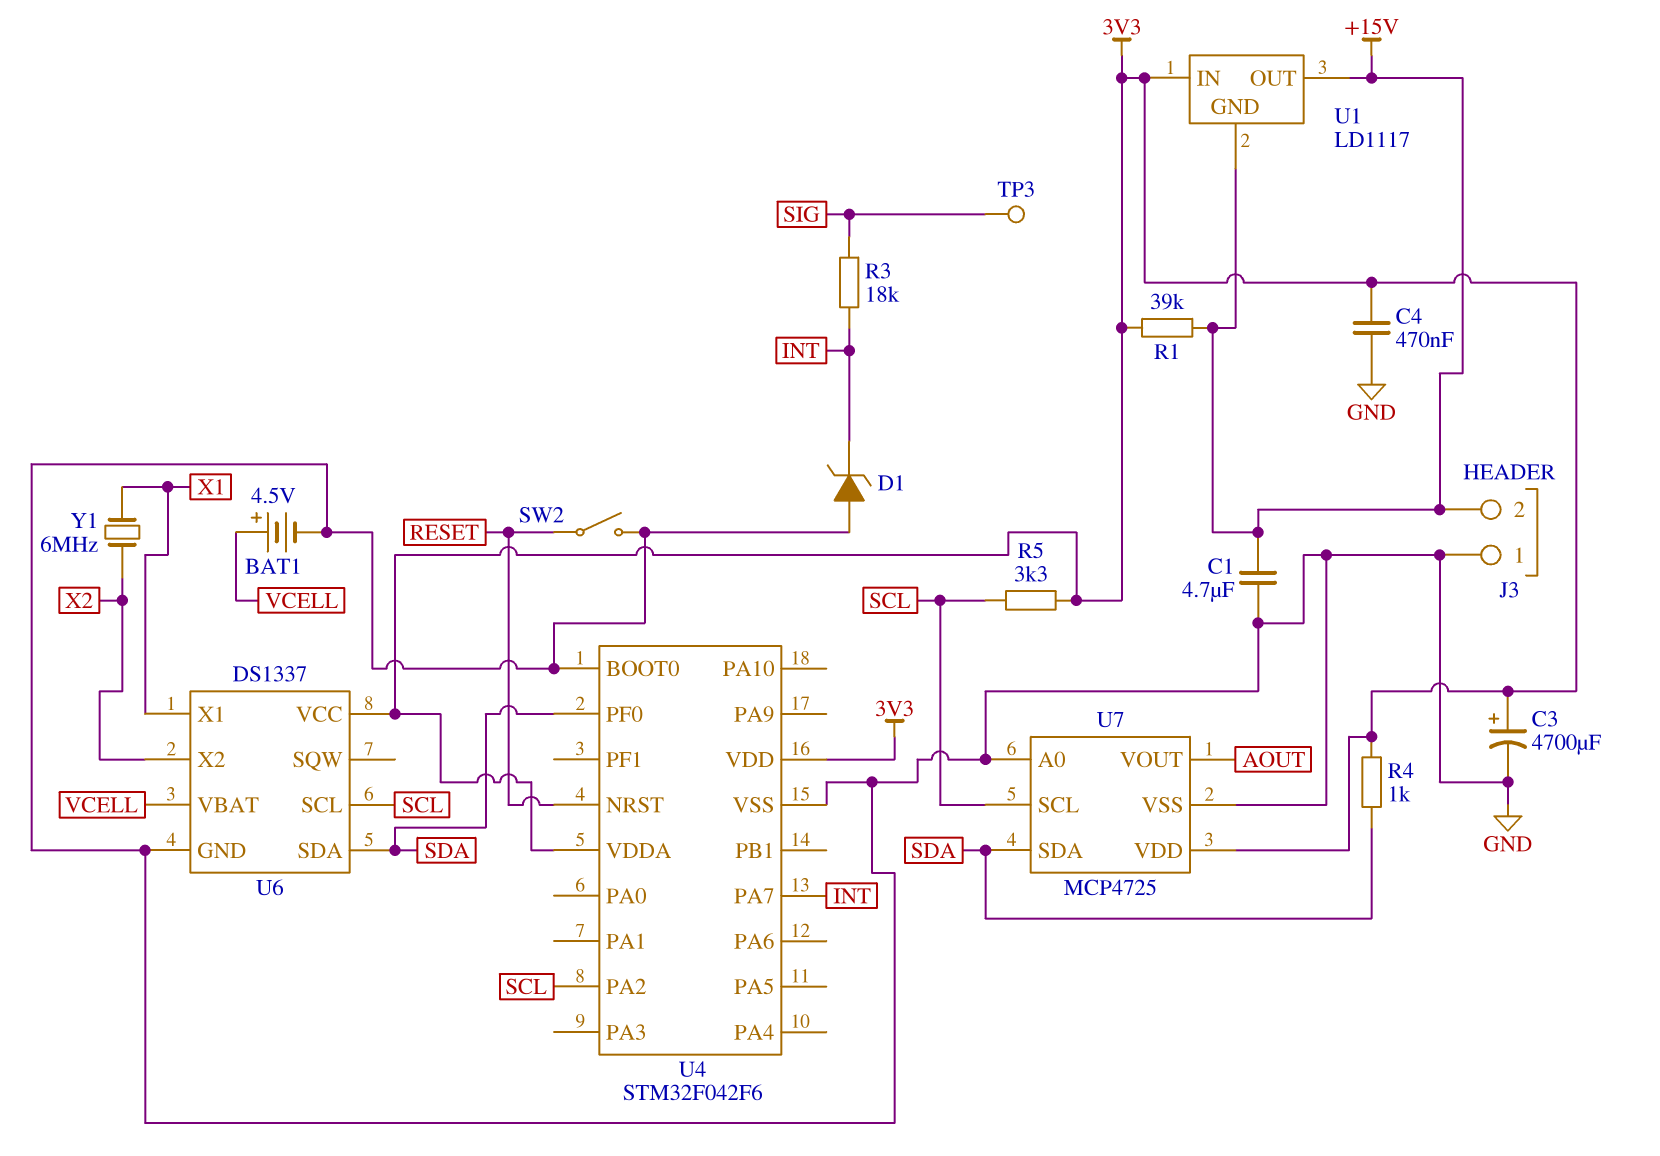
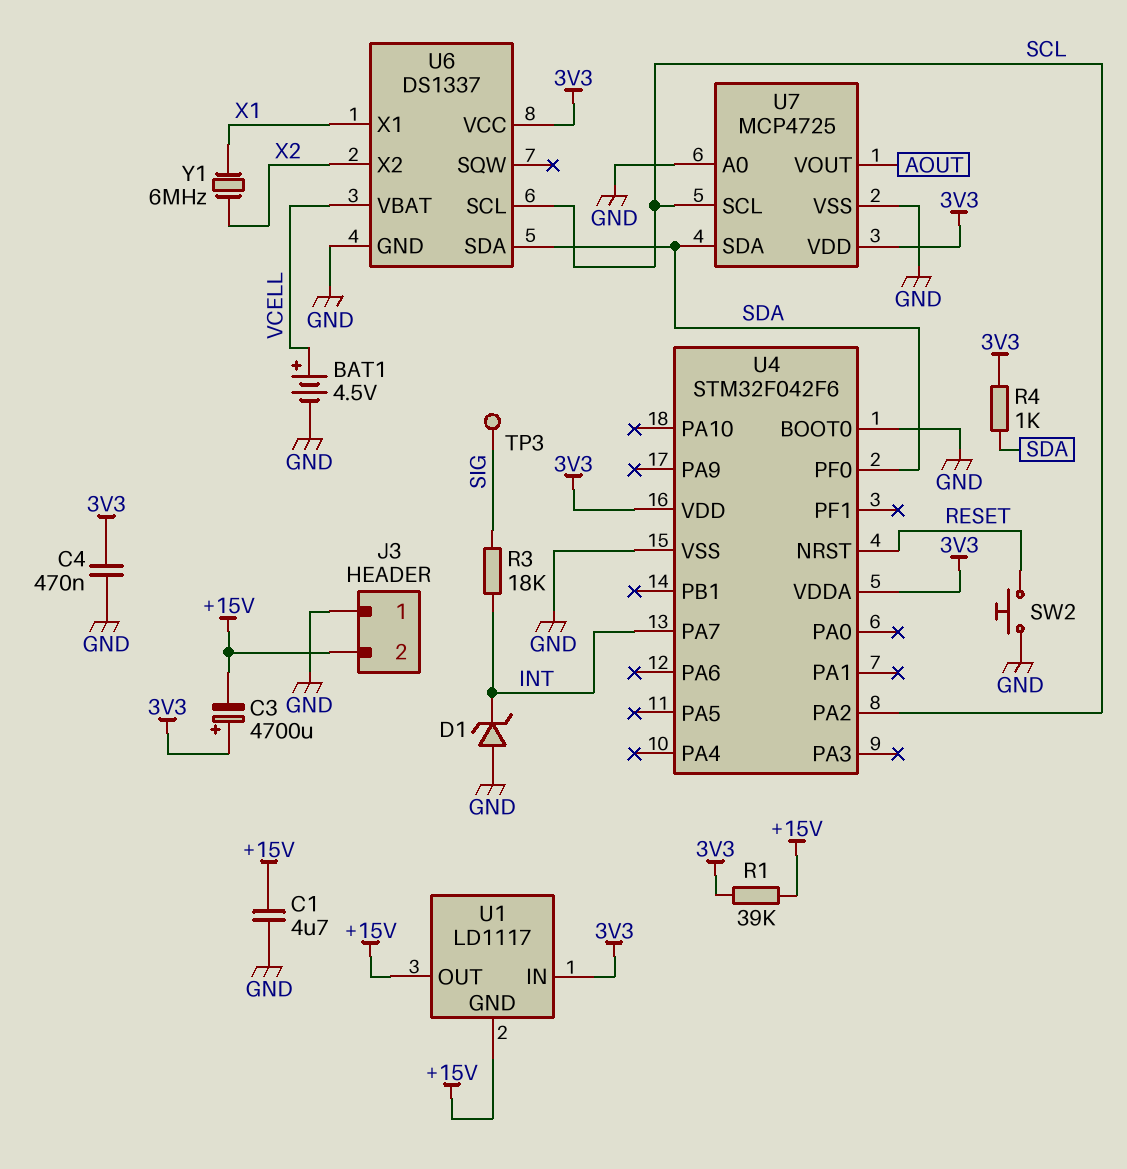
C3: 4700uF (plus 3V3, minus GND) -> 4700uF (plus 3V3, minus +15V)
R5: 3.3k (3V3, SCL) -> none
SW2: switch (GND, RESET) -> button (GND, RESET)

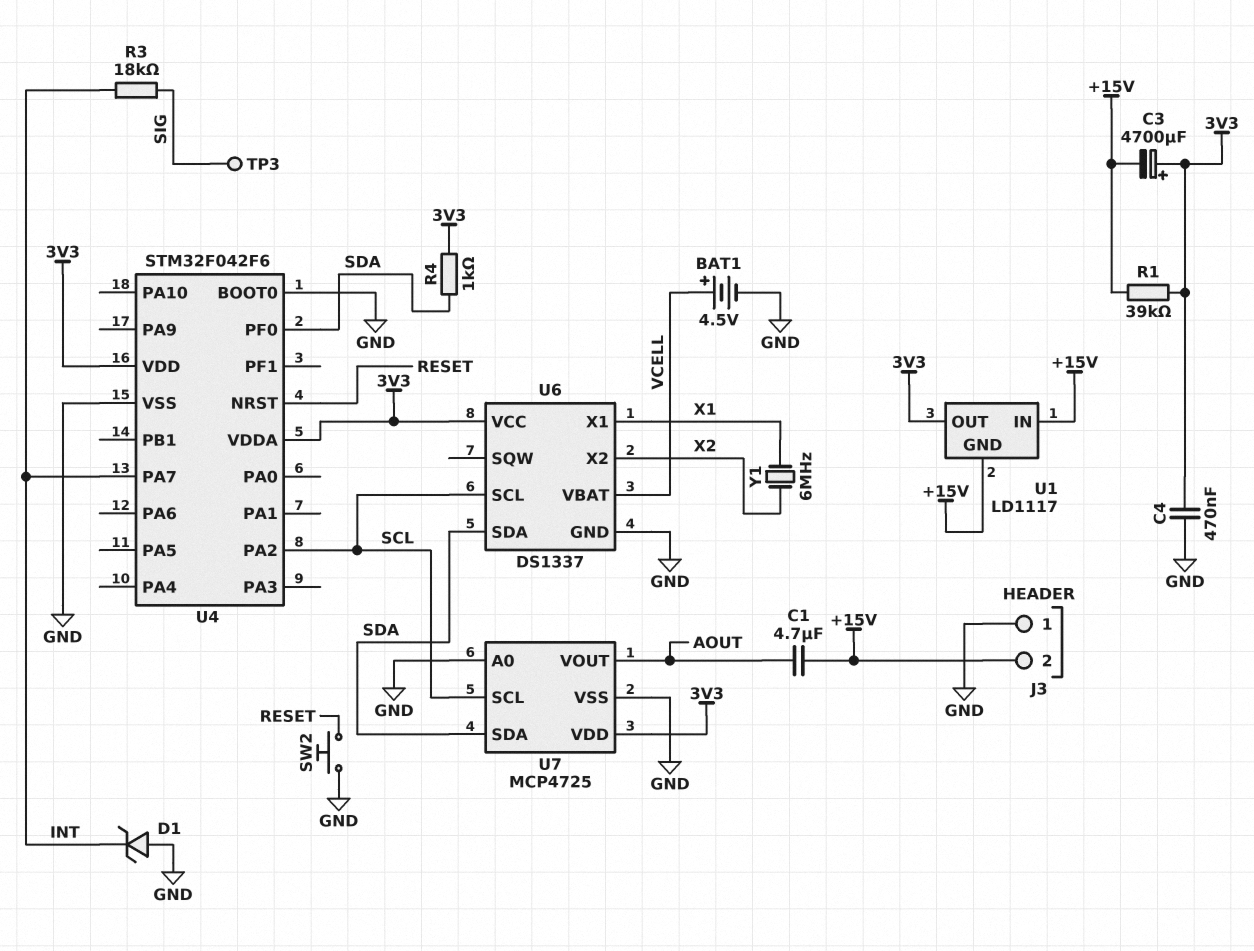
C1: 4.7uF (+15V, GND) -> 4.7uF (+15V, AOUT)
U1 pin IN: 3V3 -> +15V
U1 pin OUT: +15V -> 3V3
•••••
# Exercise instructions
For this exercise, retype exactly, and only, the lines from the line with "SW2: switch (GND, RESET)" through the last line of the material above, both included. Pictures stay out.

# Exercise answer
SW2: switch (GND, RESET) -> button (GND, RESET)

C1: 4.7uF (+15V, GND) -> 4.7uF (+15V, AOUT)
U1 pin IN: 3V3 -> +15V
U1 pin OUT: +15V -> 3V3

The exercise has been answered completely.